━━━━━ Information provided

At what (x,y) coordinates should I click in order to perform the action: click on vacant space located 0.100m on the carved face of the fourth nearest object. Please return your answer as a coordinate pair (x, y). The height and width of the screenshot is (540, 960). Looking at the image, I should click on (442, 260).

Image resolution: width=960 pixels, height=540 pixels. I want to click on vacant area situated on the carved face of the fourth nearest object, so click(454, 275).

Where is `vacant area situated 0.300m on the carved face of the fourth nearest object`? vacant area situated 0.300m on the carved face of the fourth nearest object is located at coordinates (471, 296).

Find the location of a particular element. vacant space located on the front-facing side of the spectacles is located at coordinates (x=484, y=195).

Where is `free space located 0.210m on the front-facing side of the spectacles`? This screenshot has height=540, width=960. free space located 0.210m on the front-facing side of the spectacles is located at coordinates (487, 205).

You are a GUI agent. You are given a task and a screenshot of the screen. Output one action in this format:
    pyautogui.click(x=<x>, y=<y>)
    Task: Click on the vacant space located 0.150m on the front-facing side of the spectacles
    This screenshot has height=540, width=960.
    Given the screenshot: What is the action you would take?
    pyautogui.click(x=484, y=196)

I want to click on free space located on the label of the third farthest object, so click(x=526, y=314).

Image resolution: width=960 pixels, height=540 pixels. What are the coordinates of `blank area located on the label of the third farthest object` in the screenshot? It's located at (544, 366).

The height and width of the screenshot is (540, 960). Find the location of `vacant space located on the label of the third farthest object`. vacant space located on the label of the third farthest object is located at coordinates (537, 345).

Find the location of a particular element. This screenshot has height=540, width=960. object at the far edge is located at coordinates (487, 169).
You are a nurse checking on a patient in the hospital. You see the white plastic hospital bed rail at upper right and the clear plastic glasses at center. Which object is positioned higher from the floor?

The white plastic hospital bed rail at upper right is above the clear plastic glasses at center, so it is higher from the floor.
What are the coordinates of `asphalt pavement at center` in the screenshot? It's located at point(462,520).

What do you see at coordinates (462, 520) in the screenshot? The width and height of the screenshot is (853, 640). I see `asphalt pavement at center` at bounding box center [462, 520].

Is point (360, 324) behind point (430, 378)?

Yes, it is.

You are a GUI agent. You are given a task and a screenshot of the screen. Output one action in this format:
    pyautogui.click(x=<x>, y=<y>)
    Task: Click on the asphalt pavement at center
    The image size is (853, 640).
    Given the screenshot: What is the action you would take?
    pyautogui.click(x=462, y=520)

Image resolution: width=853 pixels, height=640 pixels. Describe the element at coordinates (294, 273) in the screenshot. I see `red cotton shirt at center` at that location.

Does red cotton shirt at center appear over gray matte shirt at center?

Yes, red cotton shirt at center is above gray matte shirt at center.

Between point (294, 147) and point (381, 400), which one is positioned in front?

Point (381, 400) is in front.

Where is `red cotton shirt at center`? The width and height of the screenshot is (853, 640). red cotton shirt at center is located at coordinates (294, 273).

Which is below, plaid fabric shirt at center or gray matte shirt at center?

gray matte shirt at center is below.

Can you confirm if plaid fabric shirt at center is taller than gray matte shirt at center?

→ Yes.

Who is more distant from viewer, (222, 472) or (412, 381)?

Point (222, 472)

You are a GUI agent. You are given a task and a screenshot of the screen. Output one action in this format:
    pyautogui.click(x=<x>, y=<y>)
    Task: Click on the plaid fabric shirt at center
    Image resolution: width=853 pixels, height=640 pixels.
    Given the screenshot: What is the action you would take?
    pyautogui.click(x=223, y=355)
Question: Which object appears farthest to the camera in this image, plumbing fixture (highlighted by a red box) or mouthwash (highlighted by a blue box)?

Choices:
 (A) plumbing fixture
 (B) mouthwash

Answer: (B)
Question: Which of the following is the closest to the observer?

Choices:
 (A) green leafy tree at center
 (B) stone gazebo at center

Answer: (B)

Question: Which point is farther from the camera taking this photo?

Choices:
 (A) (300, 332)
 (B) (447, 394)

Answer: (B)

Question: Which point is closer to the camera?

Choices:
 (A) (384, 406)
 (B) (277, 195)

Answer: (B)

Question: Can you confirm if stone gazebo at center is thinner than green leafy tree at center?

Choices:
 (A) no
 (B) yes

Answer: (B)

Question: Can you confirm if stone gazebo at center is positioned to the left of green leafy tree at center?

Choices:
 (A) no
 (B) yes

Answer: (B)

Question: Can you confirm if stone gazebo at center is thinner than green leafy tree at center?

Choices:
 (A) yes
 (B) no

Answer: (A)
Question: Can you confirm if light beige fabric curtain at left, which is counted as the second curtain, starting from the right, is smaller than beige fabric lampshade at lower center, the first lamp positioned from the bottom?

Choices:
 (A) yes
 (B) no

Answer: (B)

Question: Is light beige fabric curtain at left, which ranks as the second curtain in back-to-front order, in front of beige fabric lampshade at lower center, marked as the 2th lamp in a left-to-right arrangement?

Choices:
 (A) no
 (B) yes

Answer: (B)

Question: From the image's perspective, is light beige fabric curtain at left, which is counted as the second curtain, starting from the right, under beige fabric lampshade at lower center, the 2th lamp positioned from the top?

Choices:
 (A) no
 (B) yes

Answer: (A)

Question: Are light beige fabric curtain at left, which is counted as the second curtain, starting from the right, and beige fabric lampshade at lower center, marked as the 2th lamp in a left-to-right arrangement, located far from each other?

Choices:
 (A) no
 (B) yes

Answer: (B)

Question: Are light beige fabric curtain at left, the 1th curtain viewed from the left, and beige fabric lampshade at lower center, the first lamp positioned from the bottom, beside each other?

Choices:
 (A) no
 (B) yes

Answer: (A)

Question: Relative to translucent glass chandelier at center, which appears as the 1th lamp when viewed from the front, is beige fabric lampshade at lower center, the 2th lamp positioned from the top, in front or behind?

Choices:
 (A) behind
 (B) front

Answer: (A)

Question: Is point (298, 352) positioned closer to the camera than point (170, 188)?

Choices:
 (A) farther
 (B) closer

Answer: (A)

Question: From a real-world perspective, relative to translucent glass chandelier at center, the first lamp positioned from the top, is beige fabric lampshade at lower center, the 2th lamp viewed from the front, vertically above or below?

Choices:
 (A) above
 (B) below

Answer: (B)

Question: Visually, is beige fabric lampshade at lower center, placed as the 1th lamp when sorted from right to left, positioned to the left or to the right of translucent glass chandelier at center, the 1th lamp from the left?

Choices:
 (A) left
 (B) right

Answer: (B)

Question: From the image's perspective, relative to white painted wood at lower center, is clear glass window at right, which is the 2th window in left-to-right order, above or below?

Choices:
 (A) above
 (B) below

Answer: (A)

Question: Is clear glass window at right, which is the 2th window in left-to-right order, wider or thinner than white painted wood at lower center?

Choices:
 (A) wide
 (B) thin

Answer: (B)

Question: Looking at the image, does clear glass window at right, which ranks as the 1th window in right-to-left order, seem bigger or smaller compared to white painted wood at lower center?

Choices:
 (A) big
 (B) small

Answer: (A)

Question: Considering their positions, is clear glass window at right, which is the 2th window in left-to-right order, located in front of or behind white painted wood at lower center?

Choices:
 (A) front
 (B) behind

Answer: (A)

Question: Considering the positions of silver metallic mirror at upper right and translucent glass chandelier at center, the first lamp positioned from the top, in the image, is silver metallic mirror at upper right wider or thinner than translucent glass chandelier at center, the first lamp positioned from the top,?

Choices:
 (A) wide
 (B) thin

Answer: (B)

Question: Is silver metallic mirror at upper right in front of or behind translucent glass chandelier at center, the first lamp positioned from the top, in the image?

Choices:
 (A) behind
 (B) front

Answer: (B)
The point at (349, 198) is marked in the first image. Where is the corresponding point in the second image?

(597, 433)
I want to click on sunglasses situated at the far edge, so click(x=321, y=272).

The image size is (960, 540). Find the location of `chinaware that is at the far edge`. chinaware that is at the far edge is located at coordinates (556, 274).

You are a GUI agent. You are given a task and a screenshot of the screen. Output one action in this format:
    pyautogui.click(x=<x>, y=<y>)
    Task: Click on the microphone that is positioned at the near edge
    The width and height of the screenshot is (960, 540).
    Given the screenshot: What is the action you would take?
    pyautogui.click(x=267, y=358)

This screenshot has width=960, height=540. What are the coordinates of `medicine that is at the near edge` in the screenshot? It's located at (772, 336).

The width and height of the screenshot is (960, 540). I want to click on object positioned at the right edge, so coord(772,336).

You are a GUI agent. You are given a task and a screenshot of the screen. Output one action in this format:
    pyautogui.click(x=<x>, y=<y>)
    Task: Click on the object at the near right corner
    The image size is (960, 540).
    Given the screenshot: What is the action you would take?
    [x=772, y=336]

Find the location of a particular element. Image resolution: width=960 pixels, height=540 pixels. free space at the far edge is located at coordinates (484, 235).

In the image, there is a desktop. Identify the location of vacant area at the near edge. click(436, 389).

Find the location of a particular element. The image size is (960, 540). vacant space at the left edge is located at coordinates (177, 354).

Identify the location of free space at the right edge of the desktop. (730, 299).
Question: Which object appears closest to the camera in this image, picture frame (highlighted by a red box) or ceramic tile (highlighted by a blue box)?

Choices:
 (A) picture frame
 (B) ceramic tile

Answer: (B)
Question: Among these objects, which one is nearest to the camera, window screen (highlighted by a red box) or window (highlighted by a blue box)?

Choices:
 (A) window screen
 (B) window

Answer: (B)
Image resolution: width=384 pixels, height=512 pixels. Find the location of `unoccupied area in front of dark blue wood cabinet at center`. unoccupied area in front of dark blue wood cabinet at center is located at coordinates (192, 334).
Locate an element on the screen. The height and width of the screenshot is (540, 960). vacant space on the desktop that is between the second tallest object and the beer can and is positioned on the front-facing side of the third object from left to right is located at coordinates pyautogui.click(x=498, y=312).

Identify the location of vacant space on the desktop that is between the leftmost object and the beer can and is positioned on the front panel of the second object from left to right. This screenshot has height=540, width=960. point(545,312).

━━━━━━━━━━

Problem statement -> Return each line from the items above that contains the word "closer".

Exercise output ->
Question: Which point is closer to the camera?
Question: Is point (298, 352) positioned closer to the camera than point (170, 188)?
 (B) closer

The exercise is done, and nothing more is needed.